Start of Records for the exercise
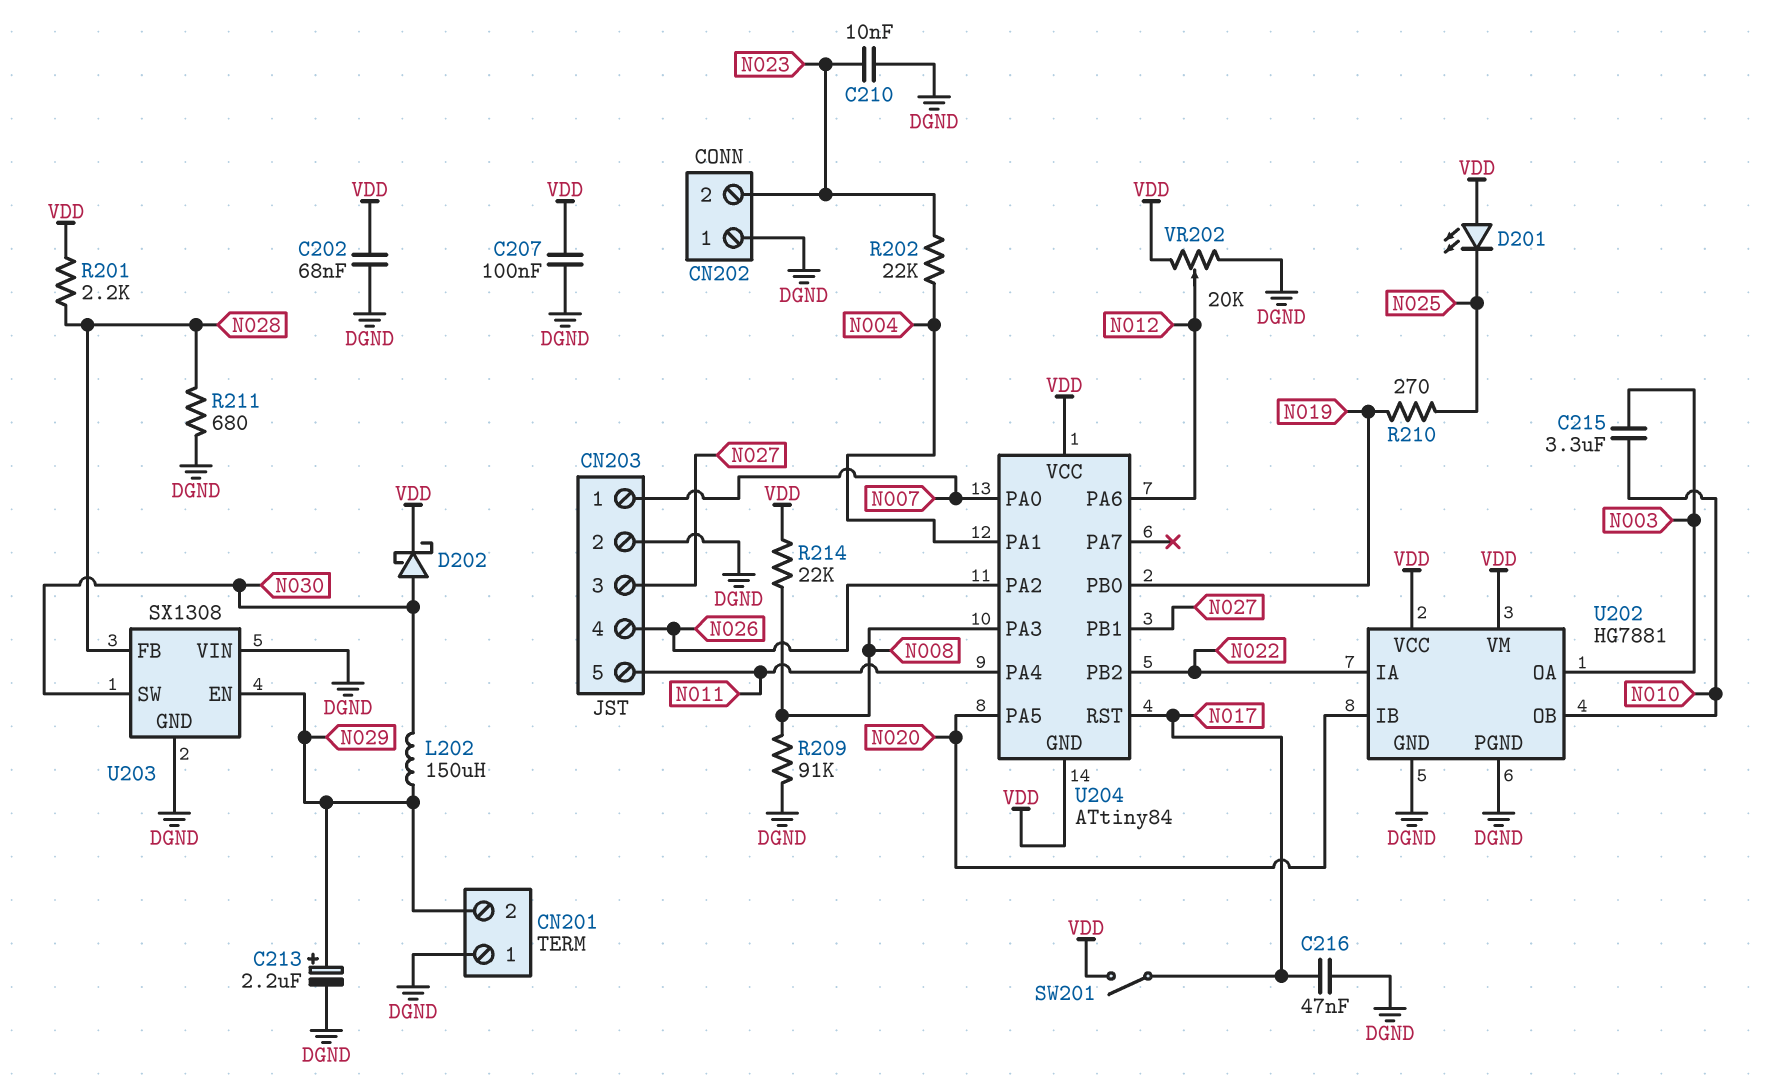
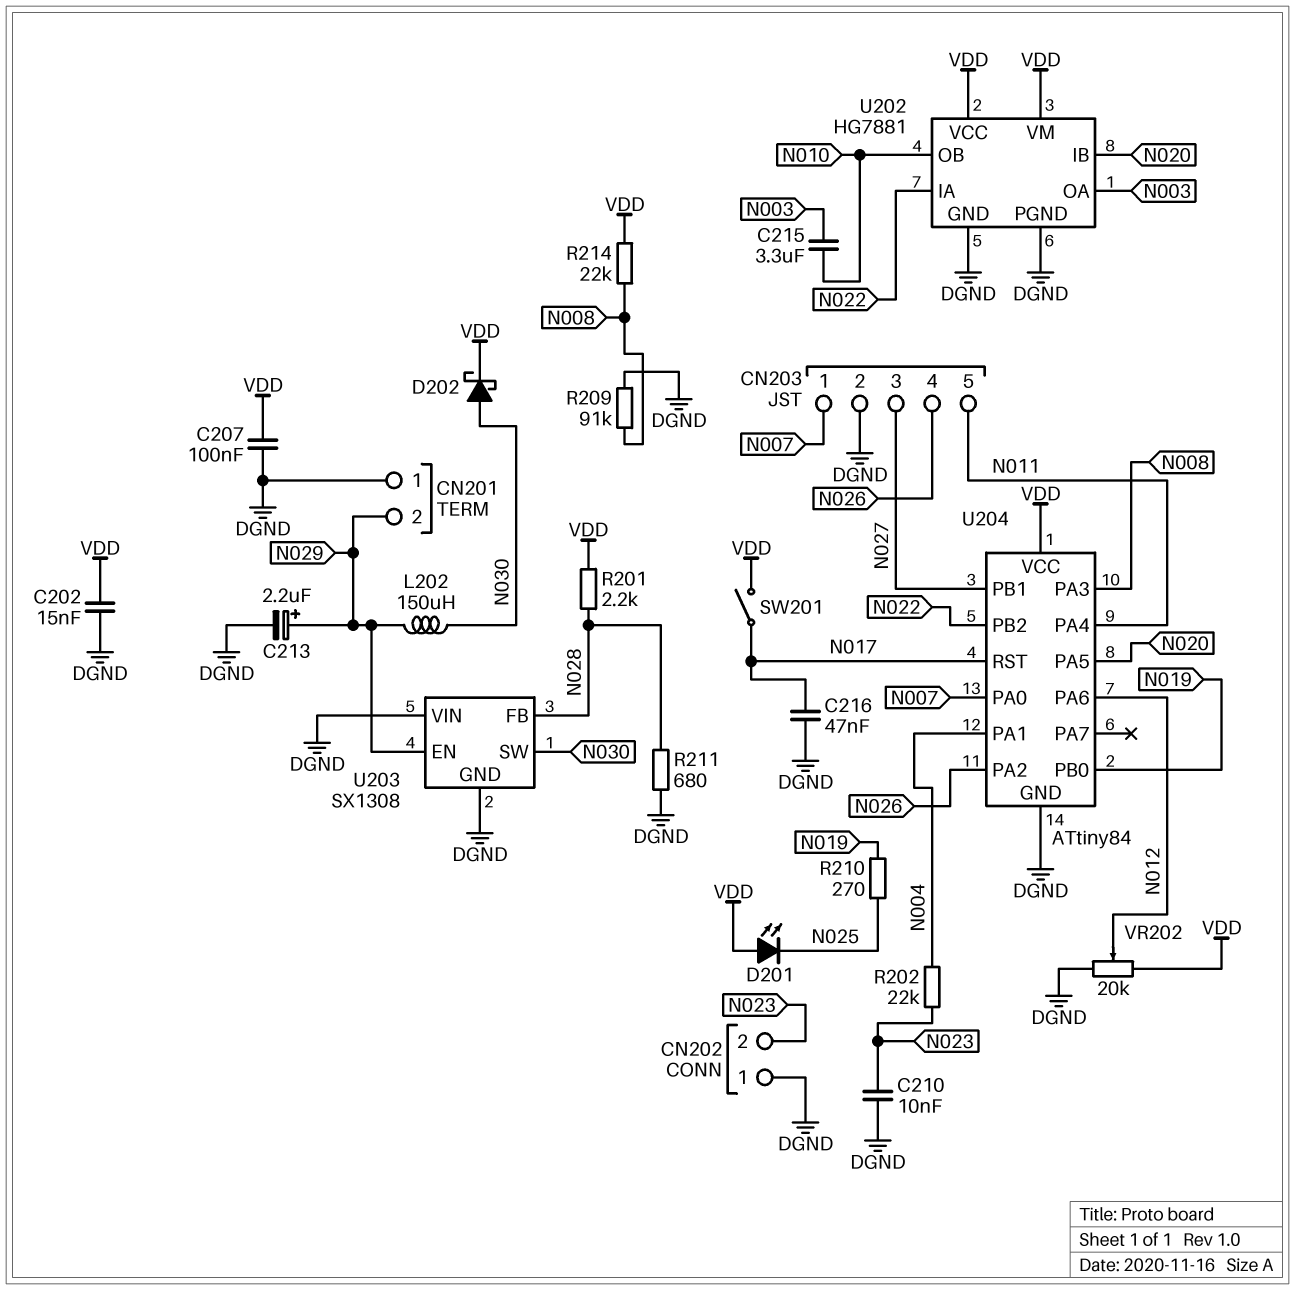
C202: 68nF (DGND, VDD) -> 15nF (DGND, VDD)
U204 pin GND: VDD -> DGND

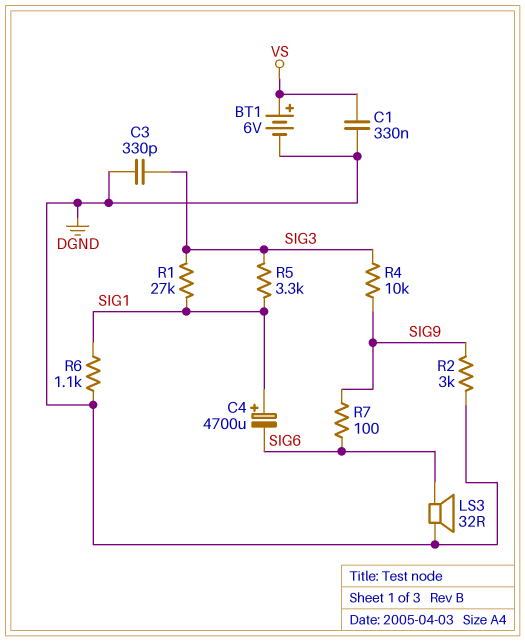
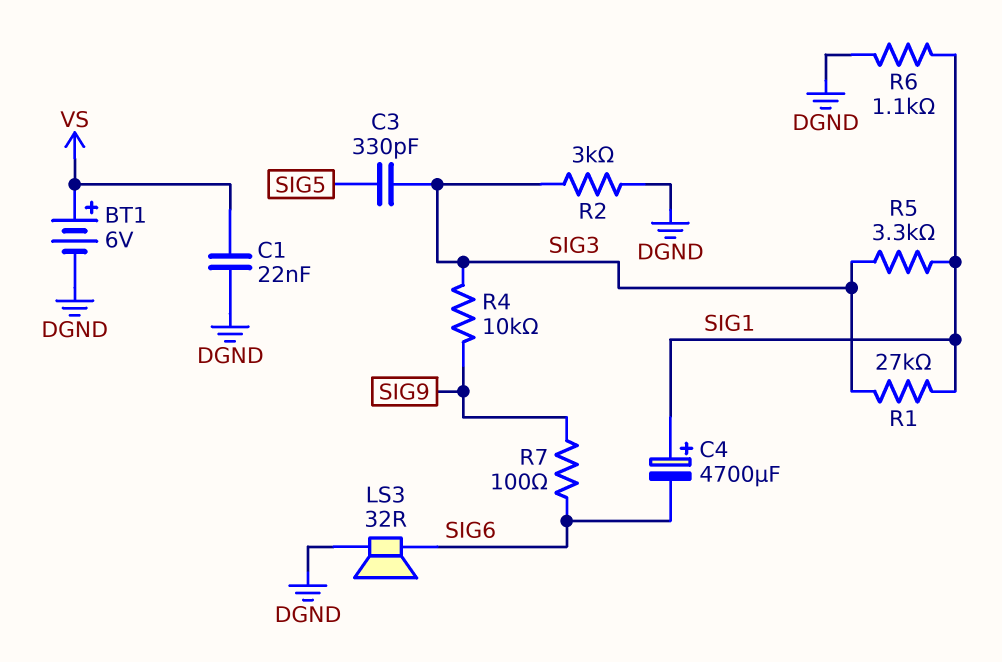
C1: 330nF (DGND, VS) -> 22nF (DGND, VS)
C3: 330pF (DGND, SIG3) -> 330pF (SIG3, SIG5)
R2: 3k (DGND, SIG9) -> 3k (DGND, SIG3)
End of Records for the exercise
# [Your task]
Print every entry verbatim and leave all pictures out.

# [Your solution]
C202: 68nF (DGND, VDD) -> 15nF (DGND, VDD)
U204 pin GND: VDD -> DGND

C1: 330nF (DGND, VS) -> 22nF (DGND, VS)
C3: 330pF (DGND, SIG3) -> 330pF (SIG3, SIG5)
R2: 3k (DGND, SIG9) -> 3k (DGND, SIG3)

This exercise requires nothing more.